*YOUR ASSIGNMENT*.
Please reproduce, exactly as given, the lines running from the start of the data to the line containing "removed | yellow", inclusive, and omit the pictures.

★ ★ ★ ★

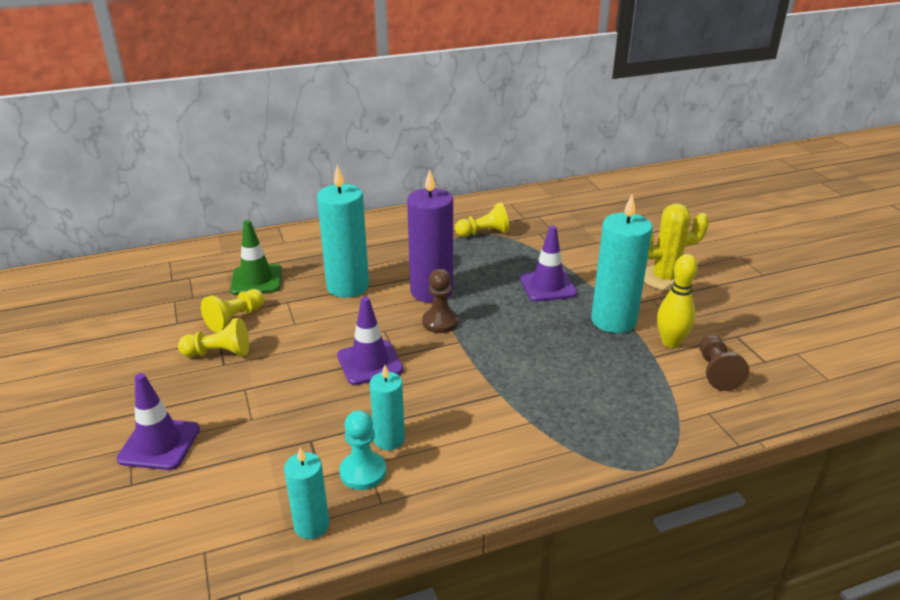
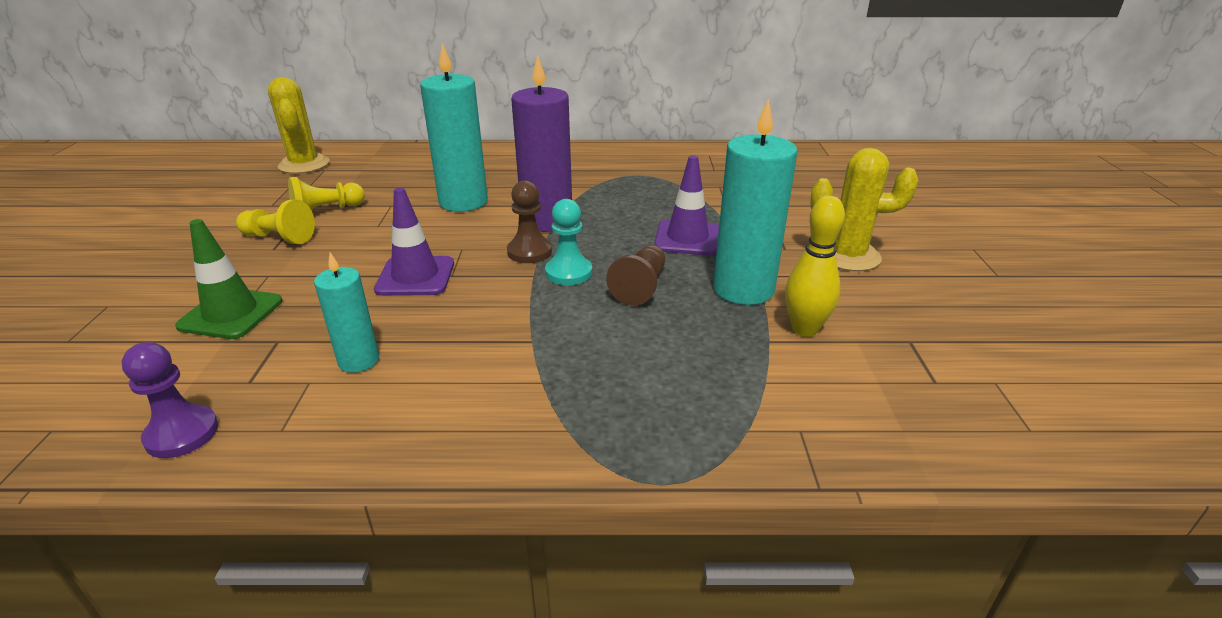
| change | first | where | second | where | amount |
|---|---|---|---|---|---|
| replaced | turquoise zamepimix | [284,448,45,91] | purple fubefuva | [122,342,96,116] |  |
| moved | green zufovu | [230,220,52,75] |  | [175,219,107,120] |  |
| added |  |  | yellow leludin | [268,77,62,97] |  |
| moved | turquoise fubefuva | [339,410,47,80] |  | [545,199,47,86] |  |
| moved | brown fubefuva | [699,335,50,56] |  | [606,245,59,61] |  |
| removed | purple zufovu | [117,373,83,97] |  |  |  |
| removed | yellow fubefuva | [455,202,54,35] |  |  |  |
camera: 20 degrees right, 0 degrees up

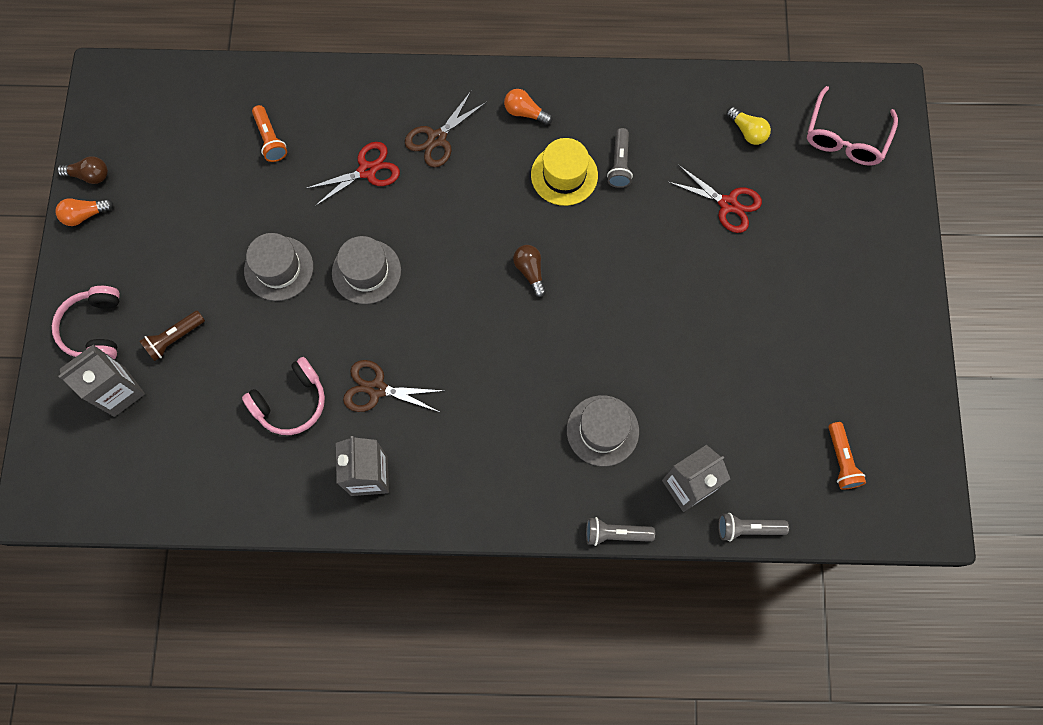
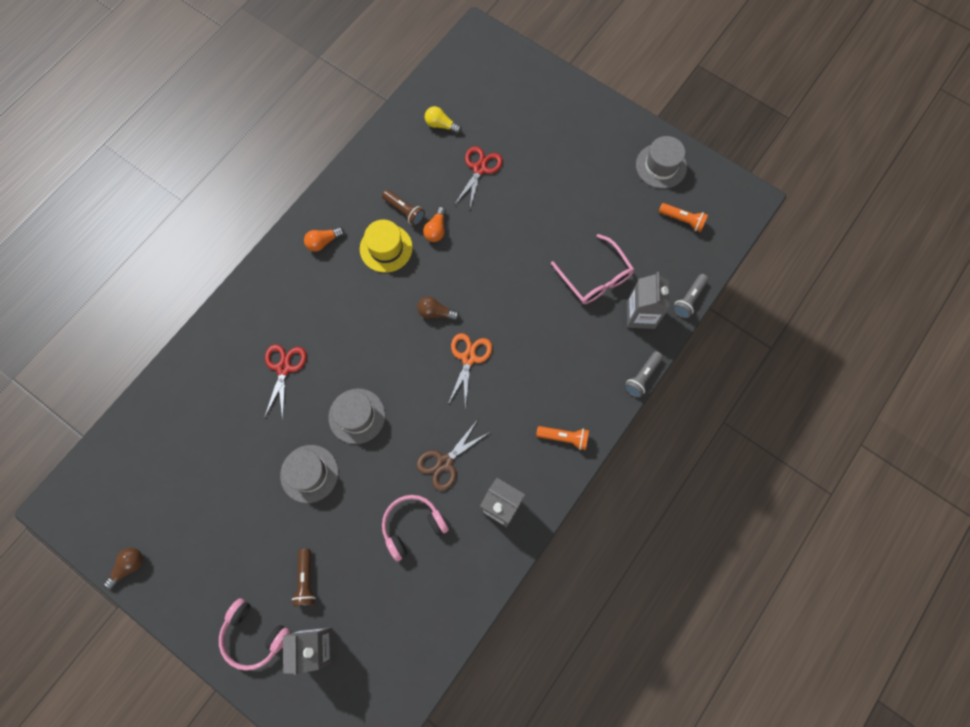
| change | first | where | second | where | amount |
|---|---|---|---|---|---|
| recoloured | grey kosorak | [607,128,26,60] | brown kosorak | [382,190,43,36] |  |
| turned | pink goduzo | [242,357,83,78] |  | [382,495,67,66] | 120 degrees counterclockwise |
| moved | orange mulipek | [55,198,58,28] |  | [423,207,23,35] |  |
| turned | yellow mulipek | [726,107,45,38] |  | [425,106,37,28] | 150 degrees counterclockwise |
| added |  |  | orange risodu | [448,333,44,75] |  |
| turned | red risodu | [668,165,94,68] |  | [455,146,48,62] | 45 degrees counterclockwise |
| moved | orange kosorak | [252,105,35,57] |  | [536,426,53,24] |  |
| moved | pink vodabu | [807,86,91,80] |  | [551,234,83,70] |  |
| moved | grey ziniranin | [567,395,72,71] |  | [636,136,51,53] |  |
| removed | brown risodu | [405,91,82,76] |  |  |  |
camera: 55 degrees left, 0 degrees up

★ ★ ★ ★

*EXERCISE OUTPUT*.
| change | first | where | second | where | amount |
|---|---|---|---|---|---|
| replaced | turquoise zamepimix | [284,448,45,91] | purple fubefuva | [122,342,96,116] |  |
| moved | green zufovu | [230,220,52,75] |  | [175,219,107,120] |  |
| added |  |  | yellow leludin | [268,77,62,97] |  |
| moved | turquoise fubefuva | [339,410,47,80] |  | [545,199,47,86] |  |
| moved | brown fubefuva | [699,335,50,56] |  | [606,245,59,61] |  |
| removed | purple zufovu | [117,373,83,97] |  |  |  |
| removed | yellow fubefuva | [455,202,54,35] |  |  |  |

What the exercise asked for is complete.